- [TO DO]: Only the lines below starting at the one that contains "red square: (472, 1133) -> (486, 907), moved" and ending at the one that contains "brown triangle: (254, 118)" are to be reproduced, exactly and with both ends kept.
*** Opening GIVEN ENTRIES ***
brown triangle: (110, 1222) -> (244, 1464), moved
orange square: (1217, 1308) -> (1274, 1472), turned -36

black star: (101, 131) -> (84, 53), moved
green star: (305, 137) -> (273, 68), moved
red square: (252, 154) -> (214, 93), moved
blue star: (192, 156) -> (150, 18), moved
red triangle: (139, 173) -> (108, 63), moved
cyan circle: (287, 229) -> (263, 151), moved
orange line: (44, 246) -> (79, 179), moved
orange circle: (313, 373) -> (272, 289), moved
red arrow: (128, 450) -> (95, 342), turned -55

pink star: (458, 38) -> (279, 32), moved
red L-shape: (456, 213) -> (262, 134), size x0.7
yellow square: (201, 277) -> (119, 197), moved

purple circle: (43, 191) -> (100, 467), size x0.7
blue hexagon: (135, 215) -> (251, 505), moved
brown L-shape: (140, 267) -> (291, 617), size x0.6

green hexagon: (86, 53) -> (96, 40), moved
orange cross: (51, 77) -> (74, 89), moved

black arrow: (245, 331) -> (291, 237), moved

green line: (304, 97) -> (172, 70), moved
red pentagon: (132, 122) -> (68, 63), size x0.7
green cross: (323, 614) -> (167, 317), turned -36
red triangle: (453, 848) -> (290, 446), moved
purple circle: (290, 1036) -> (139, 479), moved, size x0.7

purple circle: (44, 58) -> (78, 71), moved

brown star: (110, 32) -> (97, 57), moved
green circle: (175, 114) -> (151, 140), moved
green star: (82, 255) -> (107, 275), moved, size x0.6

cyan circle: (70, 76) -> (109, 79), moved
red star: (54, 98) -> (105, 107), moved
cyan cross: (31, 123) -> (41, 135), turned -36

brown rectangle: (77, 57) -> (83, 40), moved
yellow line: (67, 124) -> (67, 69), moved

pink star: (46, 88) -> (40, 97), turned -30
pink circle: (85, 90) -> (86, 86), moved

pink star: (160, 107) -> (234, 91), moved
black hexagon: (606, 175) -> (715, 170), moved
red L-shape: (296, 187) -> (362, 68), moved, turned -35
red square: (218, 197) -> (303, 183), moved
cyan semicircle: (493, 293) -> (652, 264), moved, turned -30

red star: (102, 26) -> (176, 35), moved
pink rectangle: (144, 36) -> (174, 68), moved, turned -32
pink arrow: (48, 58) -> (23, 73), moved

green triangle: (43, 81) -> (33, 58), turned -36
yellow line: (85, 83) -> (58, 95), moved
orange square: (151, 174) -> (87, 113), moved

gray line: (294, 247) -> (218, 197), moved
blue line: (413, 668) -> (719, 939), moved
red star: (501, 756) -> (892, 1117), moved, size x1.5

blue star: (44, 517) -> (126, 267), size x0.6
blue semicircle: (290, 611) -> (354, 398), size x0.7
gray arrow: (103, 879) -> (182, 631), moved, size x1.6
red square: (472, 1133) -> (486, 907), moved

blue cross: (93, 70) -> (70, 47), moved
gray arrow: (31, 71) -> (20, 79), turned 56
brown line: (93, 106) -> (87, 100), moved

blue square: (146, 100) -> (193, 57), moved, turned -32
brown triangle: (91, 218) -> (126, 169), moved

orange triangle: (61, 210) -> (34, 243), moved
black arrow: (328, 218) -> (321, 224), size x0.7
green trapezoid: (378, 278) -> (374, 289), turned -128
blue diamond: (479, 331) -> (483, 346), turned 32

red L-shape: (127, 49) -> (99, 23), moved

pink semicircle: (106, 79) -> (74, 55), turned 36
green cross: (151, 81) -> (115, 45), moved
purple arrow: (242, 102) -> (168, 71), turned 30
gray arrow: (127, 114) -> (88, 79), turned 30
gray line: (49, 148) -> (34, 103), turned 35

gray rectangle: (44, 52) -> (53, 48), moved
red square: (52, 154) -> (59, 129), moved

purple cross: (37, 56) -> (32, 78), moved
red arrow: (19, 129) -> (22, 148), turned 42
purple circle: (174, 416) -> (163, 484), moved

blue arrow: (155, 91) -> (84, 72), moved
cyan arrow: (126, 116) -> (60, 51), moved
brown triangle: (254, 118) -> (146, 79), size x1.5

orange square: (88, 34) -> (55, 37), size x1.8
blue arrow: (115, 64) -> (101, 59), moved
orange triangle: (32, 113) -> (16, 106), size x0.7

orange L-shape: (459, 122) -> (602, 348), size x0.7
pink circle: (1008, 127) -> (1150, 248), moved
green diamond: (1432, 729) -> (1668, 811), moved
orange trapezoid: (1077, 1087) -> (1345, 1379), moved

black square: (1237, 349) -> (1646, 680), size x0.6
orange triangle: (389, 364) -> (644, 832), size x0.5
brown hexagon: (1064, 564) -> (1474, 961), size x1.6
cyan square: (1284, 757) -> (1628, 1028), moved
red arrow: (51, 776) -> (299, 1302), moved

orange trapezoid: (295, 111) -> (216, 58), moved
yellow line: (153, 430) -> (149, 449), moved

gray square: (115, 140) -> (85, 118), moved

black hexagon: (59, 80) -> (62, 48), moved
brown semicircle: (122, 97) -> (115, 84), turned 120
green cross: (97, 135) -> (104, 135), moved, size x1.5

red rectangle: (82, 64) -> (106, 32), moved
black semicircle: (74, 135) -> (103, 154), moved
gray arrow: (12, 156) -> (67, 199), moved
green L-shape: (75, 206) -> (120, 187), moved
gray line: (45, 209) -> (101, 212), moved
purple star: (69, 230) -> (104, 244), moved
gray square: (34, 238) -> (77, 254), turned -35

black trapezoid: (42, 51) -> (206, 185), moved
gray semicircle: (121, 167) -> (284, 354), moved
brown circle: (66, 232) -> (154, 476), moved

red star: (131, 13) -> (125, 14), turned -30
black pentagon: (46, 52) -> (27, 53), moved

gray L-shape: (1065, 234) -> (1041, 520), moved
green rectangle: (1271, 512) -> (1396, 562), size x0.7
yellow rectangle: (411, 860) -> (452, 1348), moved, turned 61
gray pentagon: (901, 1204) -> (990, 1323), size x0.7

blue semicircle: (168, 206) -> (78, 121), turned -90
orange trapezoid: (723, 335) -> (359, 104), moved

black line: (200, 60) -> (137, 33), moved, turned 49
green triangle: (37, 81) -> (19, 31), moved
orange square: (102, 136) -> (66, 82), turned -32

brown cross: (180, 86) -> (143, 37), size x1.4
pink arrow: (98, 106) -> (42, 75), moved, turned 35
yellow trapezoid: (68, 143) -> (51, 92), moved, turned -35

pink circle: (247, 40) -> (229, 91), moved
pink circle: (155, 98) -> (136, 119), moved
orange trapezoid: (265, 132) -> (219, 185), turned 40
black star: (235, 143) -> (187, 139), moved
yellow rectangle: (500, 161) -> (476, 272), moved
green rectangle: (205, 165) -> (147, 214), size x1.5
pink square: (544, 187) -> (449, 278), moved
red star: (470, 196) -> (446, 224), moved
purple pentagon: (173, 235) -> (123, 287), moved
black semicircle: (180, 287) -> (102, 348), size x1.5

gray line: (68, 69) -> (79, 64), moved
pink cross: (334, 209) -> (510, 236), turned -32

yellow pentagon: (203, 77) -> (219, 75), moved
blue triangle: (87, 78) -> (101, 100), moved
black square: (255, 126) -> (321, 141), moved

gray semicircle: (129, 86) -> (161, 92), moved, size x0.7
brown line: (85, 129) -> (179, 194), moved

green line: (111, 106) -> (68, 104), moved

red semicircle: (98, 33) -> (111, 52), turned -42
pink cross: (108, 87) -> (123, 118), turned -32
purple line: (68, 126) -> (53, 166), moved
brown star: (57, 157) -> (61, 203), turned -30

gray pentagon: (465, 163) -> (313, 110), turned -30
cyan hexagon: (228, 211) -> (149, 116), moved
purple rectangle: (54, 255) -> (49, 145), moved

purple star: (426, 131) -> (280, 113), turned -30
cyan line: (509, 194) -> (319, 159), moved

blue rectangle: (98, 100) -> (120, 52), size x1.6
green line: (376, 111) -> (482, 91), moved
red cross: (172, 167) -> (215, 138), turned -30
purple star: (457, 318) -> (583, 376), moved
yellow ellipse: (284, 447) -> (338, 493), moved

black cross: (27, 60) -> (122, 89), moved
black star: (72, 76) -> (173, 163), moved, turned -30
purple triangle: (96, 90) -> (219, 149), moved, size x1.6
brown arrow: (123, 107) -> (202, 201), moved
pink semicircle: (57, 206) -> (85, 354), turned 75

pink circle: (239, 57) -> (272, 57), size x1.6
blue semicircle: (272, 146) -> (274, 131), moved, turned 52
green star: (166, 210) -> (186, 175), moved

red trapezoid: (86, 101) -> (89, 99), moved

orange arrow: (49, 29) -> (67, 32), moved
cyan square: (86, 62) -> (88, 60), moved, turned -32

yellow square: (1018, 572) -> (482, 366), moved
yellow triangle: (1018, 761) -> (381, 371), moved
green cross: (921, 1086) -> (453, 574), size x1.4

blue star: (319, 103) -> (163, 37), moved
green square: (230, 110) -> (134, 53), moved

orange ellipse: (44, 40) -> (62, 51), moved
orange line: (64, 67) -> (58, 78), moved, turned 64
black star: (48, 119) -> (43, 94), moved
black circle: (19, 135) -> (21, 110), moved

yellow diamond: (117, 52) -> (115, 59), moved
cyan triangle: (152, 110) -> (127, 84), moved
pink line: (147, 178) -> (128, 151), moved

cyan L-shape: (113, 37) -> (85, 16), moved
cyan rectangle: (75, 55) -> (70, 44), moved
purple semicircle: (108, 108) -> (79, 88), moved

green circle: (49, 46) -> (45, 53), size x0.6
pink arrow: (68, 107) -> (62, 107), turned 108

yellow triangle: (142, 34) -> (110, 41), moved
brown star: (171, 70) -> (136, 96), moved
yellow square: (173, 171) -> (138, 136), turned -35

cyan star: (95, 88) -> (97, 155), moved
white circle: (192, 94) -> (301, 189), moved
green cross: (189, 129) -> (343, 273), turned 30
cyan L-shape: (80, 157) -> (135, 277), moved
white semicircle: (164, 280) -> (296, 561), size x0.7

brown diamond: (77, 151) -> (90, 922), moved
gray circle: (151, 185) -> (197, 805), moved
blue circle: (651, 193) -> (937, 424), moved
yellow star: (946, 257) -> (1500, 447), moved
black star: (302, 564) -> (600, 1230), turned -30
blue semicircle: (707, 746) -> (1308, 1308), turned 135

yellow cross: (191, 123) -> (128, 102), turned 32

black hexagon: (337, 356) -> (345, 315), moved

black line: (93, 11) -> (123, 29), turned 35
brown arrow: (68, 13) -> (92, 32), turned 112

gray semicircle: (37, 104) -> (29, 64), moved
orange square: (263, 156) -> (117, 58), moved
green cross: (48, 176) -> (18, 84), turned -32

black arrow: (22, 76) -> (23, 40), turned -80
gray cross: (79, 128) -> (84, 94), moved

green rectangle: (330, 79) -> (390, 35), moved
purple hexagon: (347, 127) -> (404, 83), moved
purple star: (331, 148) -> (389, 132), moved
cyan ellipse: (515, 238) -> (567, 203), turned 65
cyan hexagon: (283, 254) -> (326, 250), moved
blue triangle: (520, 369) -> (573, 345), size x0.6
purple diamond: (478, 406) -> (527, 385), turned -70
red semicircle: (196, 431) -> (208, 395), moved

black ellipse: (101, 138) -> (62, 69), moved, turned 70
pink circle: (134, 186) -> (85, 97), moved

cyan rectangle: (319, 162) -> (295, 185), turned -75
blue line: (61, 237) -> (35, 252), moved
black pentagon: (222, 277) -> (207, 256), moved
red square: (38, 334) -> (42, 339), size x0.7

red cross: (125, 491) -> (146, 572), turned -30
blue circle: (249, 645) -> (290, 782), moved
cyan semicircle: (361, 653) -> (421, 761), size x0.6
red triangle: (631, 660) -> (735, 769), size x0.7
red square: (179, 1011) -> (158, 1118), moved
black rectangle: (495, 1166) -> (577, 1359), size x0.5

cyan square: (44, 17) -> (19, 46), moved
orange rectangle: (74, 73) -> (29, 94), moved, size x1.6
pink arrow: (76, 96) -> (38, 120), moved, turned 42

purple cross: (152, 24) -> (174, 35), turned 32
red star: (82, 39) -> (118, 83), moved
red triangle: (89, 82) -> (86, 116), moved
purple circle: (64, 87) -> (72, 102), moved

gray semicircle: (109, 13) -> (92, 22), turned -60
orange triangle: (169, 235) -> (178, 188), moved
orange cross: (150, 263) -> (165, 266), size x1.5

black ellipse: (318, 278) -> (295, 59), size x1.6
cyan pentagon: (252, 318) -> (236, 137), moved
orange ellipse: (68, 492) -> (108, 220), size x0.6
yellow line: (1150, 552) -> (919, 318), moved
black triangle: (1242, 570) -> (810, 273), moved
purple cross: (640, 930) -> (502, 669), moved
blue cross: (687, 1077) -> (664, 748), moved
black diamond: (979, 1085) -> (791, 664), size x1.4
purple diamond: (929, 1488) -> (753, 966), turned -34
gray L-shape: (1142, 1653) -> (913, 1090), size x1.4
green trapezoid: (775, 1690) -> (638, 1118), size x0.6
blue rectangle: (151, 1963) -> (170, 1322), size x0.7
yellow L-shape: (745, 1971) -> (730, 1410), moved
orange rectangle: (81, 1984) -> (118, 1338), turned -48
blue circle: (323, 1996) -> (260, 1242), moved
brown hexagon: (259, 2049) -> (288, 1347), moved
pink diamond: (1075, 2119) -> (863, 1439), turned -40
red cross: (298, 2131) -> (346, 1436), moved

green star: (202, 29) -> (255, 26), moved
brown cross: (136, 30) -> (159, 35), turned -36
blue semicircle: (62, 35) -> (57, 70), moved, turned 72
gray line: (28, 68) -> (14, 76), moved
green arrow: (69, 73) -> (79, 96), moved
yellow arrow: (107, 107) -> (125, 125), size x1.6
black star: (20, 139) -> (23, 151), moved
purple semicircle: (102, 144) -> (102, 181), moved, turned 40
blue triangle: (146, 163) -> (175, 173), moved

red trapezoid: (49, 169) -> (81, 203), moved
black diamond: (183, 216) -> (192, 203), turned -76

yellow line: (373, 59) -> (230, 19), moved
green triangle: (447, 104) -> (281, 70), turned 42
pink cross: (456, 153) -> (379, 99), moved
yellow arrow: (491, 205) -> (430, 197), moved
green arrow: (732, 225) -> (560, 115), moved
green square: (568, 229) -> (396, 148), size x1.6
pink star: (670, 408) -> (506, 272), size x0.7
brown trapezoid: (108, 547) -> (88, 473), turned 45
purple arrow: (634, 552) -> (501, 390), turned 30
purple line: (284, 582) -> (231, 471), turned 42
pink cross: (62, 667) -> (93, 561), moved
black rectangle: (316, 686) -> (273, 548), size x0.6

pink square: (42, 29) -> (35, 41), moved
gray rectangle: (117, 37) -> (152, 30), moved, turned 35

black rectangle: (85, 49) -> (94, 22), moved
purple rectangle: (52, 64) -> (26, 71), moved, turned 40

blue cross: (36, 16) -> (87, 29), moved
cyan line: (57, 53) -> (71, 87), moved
*** Closing GIVEN ENTRIES ***
- [SOLUTION FOR THIS PROBLEM]:
red square: (472, 1133) -> (486, 907), moved

blue cross: (93, 70) -> (70, 47), moved
gray arrow: (31, 71) -> (20, 79), turned 56
brown line: (93, 106) -> (87, 100), moved

blue square: (146, 100) -> (193, 57), moved, turned -32
brown triangle: (91, 218) -> (126, 169), moved

orange triangle: (61, 210) -> (34, 243), moved
black arrow: (328, 218) -> (321, 224), size x0.7
green trapezoid: (378, 278) -> (374, 289), turned -128
blue diamond: (479, 331) -> (483, 346), turned 32

red L-shape: (127, 49) -> (99, 23), moved

pink semicircle: (106, 79) -> (74, 55), turned 36
green cross: (151, 81) -> (115, 45), moved
purple arrow: (242, 102) -> (168, 71), turned 30
gray arrow: (127, 114) -> (88, 79), turned 30
gray line: (49, 148) -> (34, 103), turned 35

gray rectangle: (44, 52) -> (53, 48), moved
red square: (52, 154) -> (59, 129), moved

purple cross: (37, 56) -> (32, 78), moved
red arrow: (19, 129) -> (22, 148), turned 42
purple circle: (174, 416) -> (163, 484), moved

blue arrow: (155, 91) -> (84, 72), moved
cyan arrow: (126, 116) -> (60, 51), moved
brown triangle: (254, 118) -> (146, 79), size x1.5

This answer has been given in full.